#### [YOUR INSTRUCTIONS]
Below are entries to examine: work out how many lines contain the word "plus", and give only that number.

#### [DATASET]
·····
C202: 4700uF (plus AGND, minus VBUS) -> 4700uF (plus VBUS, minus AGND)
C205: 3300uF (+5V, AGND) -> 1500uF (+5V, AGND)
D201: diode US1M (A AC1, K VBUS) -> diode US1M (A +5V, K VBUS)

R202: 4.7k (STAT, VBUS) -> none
·····
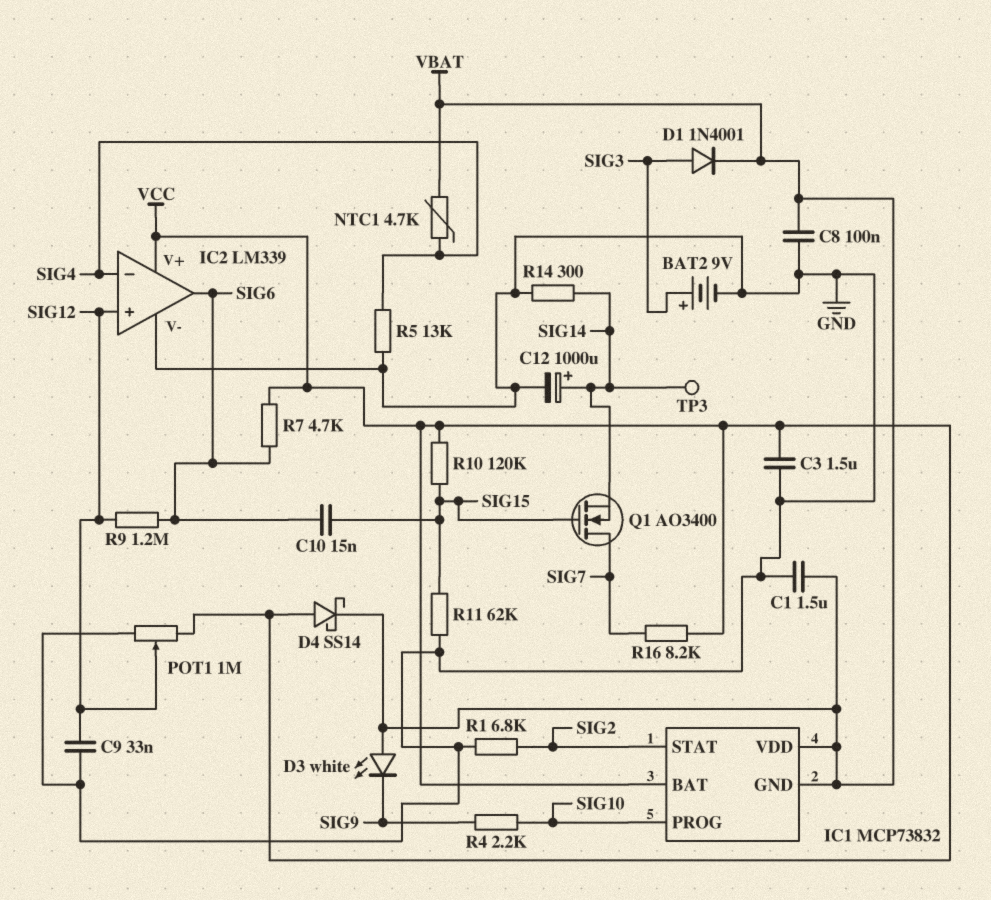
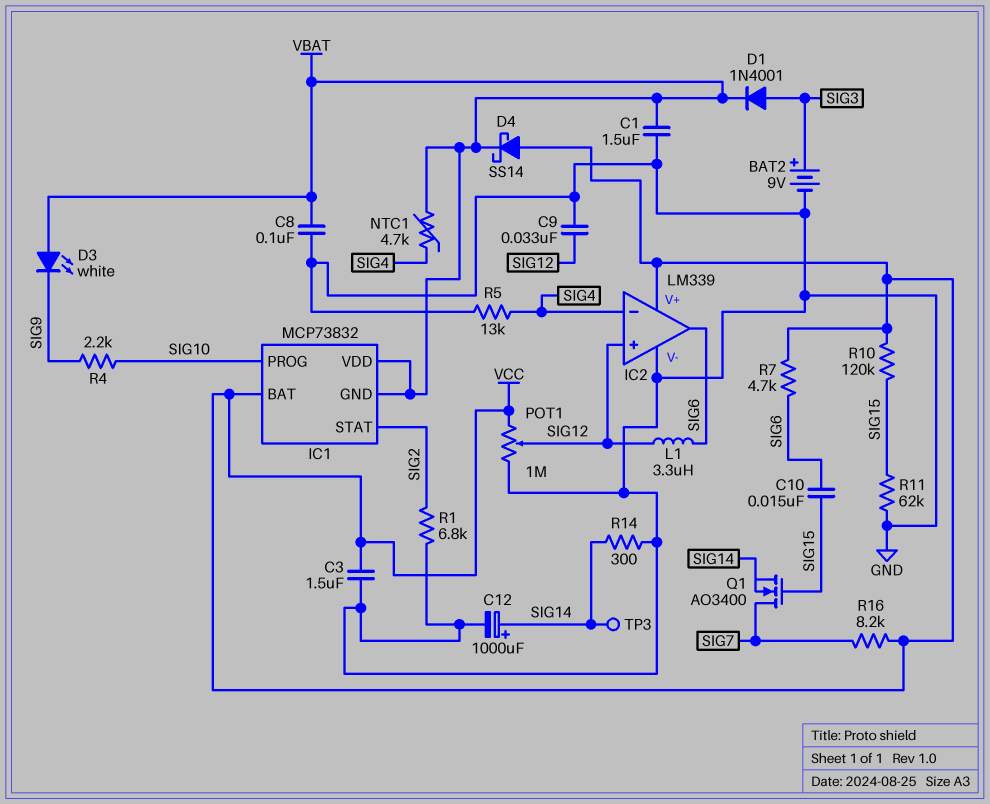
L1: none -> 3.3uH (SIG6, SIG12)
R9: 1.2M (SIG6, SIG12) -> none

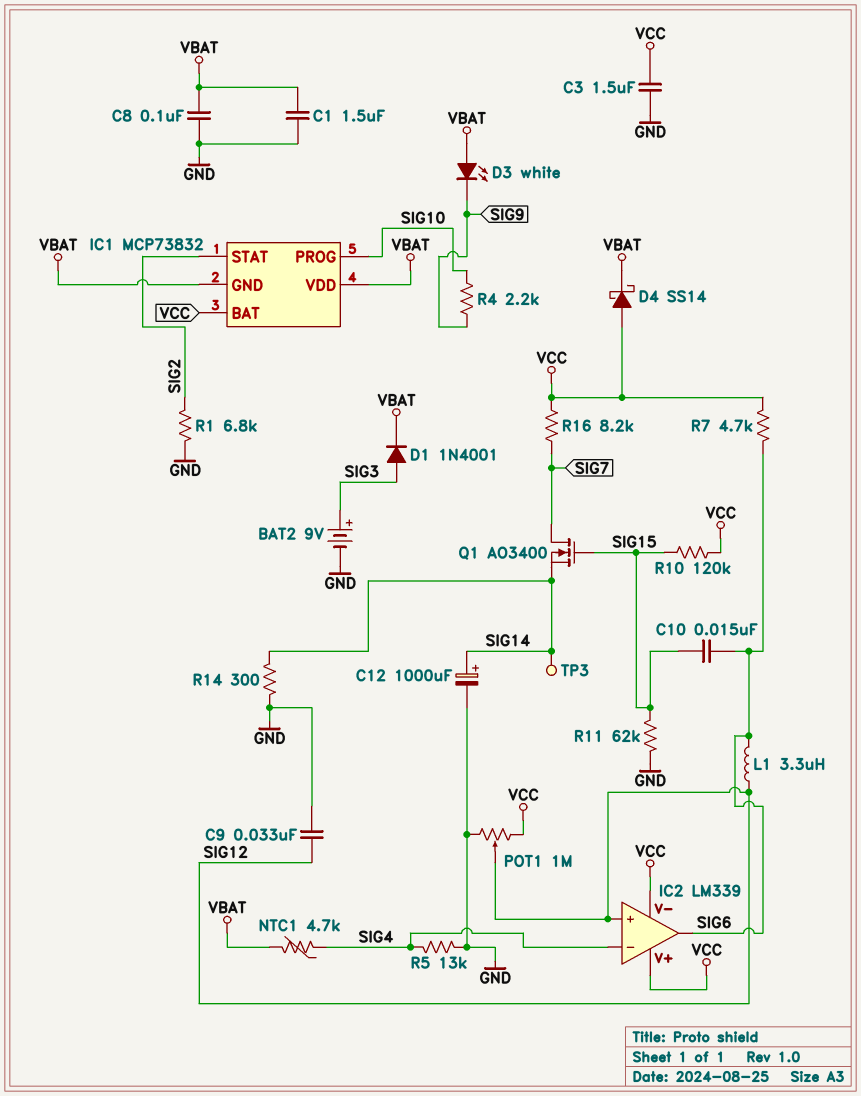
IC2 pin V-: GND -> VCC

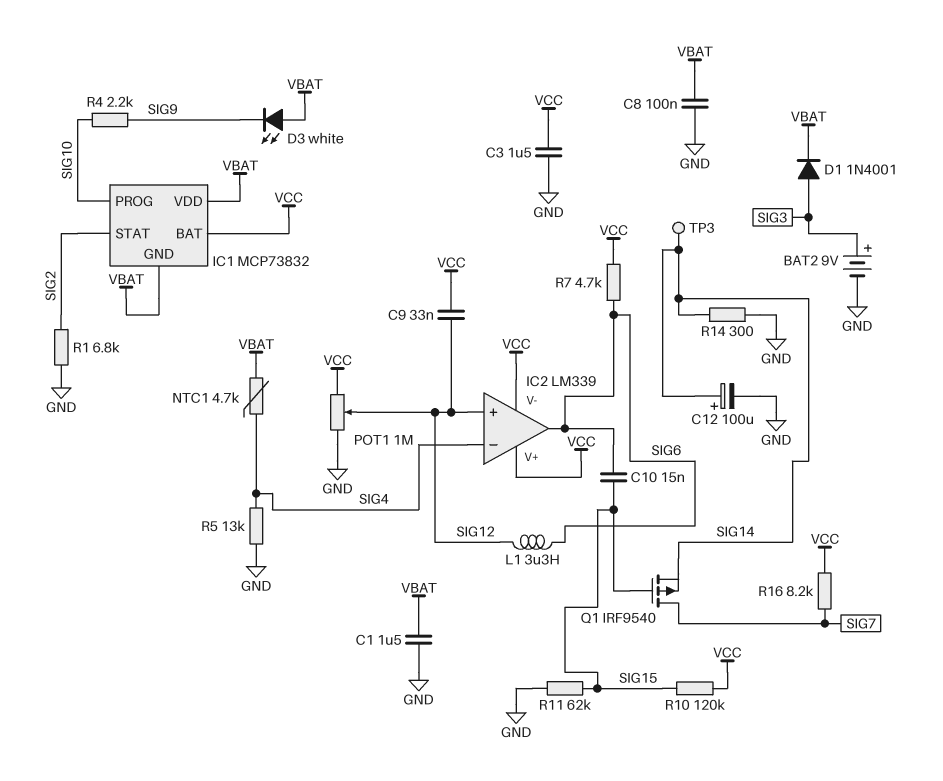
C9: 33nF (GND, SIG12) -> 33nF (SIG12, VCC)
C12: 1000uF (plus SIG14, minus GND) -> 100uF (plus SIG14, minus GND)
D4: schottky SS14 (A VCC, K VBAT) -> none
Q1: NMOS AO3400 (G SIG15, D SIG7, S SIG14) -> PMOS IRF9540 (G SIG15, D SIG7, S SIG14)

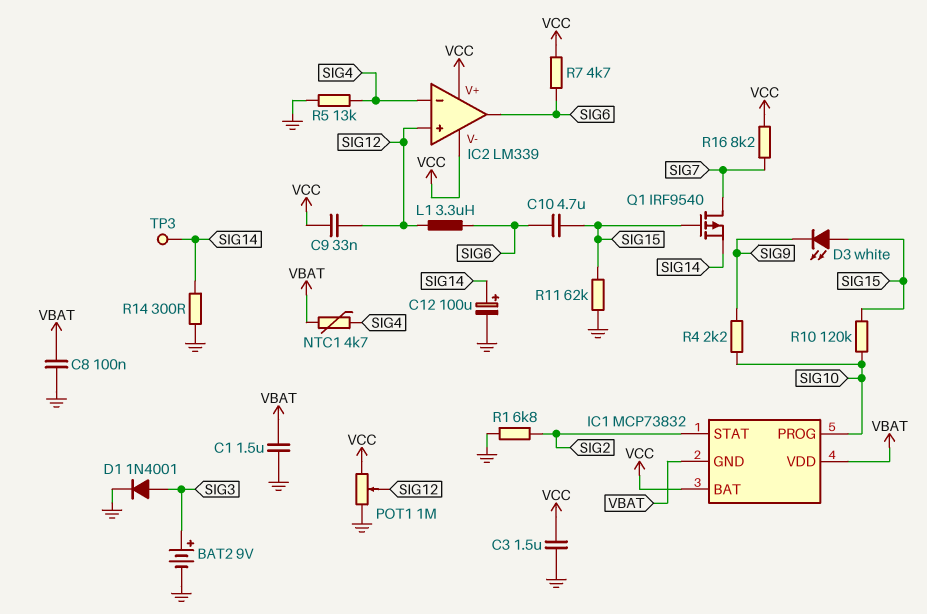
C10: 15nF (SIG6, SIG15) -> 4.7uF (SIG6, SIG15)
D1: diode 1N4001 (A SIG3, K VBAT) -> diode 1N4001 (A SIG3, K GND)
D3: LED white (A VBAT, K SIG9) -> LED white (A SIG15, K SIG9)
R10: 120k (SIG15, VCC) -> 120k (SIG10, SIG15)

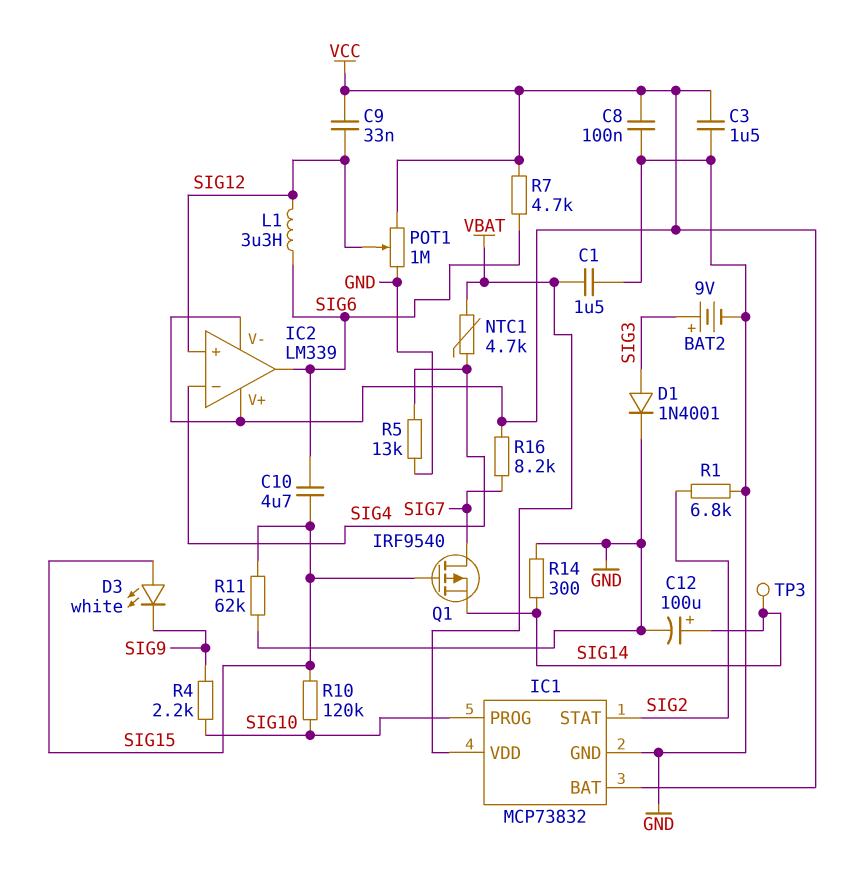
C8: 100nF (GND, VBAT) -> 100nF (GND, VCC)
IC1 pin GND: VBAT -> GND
·····
#### [PROBLEM SOLUTION]
2